#### TASK INPUT ####

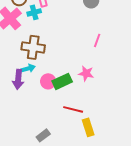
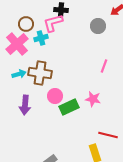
cyan arrow: (28, 68) -> (19, 74), moved
pink circle: (48, 81) -> (55, 96), moved
red line: (73, 109) -> (108, 135), moved

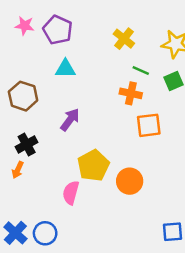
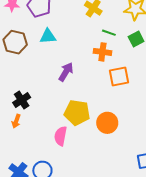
brown hexagon: (23, 96) -> (15, 42), moved
purple arrow: (70, 120) -> (66, 72), moved
yellow pentagon: (93, 166) -> (77, 113), turned -30

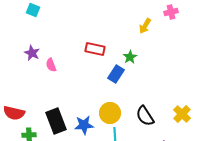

####

INSTRUCTIONS FOR THE TASK: A word-for-word retyping of every record is required, without the pictures.

RESULT OF THIS EXERCISE:
cyan arrow: (28, 68) -> (19, 74), moved
pink circle: (48, 81) -> (55, 96), moved
red line: (73, 109) -> (108, 135), moved

brown hexagon: (23, 96) -> (15, 42), moved
purple arrow: (70, 120) -> (66, 72), moved
yellow pentagon: (93, 166) -> (77, 113), turned -30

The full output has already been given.